Task directions: Instruction for the entries that follow: retype exactly the lines from the line with "camera: 35 degrees left, 15 degrees up" to the line with "white cube [383,122,437,179]", both included, and omit all others.

Data supplied:
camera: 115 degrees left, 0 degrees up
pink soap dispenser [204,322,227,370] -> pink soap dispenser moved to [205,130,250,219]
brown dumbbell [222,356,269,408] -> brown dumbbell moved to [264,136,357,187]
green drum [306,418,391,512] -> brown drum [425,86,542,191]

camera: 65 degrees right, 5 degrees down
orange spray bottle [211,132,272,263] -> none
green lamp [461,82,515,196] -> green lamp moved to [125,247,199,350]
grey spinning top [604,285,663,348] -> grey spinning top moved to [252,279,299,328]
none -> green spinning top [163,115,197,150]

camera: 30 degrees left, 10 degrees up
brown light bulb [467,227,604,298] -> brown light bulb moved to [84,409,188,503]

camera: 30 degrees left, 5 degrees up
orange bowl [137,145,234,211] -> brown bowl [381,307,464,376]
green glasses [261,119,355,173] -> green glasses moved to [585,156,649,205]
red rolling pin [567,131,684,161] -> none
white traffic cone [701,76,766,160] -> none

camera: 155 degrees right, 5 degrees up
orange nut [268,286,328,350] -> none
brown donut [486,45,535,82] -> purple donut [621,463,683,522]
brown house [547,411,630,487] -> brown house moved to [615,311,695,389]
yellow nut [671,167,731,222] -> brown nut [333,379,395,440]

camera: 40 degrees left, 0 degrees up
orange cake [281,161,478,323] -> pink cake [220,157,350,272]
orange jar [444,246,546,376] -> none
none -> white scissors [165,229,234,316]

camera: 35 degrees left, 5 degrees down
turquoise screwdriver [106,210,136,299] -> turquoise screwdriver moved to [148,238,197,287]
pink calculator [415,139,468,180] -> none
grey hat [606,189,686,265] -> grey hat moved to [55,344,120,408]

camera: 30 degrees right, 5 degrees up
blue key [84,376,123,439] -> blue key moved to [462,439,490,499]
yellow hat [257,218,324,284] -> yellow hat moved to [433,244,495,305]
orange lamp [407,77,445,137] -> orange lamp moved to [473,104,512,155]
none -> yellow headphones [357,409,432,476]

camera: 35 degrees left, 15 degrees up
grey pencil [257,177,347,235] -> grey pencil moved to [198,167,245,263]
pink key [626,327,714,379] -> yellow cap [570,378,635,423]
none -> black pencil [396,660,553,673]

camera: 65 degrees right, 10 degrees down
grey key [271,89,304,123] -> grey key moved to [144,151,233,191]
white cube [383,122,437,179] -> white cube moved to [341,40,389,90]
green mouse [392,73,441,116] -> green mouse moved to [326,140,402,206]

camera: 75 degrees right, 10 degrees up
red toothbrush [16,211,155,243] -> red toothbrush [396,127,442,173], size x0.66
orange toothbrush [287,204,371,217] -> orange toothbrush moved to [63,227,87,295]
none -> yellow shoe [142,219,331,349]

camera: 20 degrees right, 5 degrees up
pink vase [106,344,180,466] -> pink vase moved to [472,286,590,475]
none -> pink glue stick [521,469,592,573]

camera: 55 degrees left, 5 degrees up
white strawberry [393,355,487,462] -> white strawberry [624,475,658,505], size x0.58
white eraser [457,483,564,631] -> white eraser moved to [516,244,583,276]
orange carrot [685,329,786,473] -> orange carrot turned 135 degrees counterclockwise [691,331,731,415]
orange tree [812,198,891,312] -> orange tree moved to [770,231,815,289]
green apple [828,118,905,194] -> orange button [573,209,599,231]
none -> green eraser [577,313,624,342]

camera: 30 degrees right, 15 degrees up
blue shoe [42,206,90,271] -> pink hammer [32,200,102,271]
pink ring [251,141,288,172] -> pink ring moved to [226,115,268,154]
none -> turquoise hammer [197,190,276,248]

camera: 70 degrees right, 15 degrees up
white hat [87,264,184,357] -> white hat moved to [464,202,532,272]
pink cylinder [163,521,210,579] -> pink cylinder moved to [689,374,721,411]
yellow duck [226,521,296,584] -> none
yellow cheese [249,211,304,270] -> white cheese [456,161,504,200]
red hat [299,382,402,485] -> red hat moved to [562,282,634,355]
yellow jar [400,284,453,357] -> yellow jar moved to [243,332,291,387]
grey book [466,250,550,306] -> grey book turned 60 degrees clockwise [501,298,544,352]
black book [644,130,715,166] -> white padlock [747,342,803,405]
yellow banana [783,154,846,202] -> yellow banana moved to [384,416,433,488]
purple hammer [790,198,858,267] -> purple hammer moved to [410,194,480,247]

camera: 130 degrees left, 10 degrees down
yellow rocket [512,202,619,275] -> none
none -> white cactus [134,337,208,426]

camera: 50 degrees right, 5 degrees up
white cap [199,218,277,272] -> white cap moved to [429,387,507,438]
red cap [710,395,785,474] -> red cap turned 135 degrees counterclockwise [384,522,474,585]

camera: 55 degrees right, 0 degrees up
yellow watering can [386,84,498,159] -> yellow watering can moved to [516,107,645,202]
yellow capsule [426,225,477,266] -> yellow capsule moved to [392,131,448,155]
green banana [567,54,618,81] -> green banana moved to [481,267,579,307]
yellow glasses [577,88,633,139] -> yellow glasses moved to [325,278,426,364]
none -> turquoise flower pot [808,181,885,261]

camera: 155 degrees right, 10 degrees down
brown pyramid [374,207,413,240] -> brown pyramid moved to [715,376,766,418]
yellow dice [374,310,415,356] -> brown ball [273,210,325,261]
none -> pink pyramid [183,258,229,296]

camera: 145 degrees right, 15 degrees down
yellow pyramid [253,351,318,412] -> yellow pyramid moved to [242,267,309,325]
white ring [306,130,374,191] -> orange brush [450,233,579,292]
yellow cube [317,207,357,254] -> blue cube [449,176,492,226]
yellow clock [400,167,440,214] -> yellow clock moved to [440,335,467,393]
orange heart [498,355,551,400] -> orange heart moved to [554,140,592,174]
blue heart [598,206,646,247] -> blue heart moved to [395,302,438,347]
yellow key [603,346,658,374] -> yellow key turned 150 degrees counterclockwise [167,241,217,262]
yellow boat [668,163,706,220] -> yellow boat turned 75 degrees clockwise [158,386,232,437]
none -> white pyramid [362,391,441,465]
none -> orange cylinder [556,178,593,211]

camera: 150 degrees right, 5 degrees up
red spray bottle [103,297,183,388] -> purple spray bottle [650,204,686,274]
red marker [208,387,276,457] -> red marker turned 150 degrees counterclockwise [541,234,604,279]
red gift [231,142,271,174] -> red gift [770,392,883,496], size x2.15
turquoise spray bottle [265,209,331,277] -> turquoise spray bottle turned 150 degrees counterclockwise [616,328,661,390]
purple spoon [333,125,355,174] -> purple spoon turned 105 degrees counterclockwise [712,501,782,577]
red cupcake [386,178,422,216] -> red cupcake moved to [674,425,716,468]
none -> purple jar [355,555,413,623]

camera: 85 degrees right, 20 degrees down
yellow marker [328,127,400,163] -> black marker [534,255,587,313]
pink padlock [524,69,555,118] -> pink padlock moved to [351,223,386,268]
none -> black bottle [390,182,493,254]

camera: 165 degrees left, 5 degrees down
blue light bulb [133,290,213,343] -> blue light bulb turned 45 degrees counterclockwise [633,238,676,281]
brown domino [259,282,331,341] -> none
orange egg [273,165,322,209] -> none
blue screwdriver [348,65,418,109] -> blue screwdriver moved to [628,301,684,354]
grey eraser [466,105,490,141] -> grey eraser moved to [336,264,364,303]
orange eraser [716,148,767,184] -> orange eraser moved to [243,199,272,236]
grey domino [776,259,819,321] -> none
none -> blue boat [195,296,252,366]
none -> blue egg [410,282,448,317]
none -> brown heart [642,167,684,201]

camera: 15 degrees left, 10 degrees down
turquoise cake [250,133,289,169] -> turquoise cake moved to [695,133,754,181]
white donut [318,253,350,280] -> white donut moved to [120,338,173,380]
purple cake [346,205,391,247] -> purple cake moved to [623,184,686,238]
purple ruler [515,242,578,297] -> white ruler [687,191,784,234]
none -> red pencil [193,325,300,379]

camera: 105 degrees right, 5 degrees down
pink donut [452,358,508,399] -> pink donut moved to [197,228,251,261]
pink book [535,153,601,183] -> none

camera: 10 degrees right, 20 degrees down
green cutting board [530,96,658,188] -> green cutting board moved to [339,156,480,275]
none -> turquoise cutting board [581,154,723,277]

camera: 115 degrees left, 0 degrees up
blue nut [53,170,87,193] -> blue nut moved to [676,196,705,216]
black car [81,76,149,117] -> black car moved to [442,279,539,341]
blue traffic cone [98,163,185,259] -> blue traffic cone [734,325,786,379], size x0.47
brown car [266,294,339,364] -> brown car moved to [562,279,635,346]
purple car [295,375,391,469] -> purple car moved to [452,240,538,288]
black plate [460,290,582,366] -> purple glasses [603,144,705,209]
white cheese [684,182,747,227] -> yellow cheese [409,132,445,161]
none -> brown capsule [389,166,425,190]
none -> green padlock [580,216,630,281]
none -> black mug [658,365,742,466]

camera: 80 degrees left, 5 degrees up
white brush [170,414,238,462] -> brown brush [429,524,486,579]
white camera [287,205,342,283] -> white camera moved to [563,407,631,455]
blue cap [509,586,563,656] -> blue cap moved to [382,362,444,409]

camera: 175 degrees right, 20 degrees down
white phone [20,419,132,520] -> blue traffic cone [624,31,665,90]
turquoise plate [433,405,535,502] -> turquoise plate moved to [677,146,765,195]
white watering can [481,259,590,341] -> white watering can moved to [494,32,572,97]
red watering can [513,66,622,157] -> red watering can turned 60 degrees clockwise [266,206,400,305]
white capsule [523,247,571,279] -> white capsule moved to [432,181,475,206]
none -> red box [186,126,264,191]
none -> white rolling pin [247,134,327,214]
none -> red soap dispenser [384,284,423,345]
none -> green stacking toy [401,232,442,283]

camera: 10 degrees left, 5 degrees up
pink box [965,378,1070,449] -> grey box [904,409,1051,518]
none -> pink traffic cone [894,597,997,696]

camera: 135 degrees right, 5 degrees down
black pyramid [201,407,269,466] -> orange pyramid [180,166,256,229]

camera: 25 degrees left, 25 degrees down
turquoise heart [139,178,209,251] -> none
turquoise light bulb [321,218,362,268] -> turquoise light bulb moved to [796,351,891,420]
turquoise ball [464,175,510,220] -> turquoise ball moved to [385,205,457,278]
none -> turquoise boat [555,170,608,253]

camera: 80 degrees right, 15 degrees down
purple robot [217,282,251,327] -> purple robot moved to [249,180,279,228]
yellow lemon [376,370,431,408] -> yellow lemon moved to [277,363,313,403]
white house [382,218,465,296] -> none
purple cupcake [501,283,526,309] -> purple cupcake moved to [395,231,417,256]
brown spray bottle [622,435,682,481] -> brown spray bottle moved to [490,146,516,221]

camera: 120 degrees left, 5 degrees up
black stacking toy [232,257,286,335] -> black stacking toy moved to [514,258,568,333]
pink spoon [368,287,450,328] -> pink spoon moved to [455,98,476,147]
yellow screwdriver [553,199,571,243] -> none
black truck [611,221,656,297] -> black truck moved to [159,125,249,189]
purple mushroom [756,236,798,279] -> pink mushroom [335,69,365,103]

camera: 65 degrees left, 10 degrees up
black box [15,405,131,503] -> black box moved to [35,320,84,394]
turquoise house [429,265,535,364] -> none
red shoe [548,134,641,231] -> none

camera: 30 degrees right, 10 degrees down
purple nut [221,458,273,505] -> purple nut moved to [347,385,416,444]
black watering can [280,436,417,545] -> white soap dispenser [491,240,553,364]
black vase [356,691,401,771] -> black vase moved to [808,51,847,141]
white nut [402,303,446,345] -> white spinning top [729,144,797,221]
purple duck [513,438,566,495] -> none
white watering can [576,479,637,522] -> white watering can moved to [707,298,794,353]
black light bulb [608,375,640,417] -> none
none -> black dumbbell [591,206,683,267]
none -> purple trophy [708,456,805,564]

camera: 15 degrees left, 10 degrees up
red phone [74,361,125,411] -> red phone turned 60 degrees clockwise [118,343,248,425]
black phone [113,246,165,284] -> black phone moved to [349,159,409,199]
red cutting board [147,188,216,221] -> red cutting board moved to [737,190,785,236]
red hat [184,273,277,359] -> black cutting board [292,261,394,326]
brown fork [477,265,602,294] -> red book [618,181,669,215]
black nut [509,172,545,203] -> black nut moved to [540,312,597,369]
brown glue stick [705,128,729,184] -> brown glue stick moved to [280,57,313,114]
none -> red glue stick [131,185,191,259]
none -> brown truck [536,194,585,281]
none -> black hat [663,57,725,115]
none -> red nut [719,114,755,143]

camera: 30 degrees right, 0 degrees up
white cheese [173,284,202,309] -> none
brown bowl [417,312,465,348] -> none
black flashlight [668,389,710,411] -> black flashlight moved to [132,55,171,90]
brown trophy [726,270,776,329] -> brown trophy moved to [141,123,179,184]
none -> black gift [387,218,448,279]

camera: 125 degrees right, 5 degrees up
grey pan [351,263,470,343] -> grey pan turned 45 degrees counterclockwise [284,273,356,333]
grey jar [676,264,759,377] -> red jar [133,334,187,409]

Task output:
camera: 35 degrees left, 15 degrees up
grey pencil [257,177,347,235] -> grey pencil moved to [198,167,245,263]
pink key [626,327,714,379] -> yellow cap [570,378,635,423]
none -> black pencil [396,660,553,673]

camera: 65 degrees right, 10 degrees down
grey key [271,89,304,123] -> grey key moved to [144,151,233,191]
white cube [383,122,437,179] -> white cube moved to [341,40,389,90]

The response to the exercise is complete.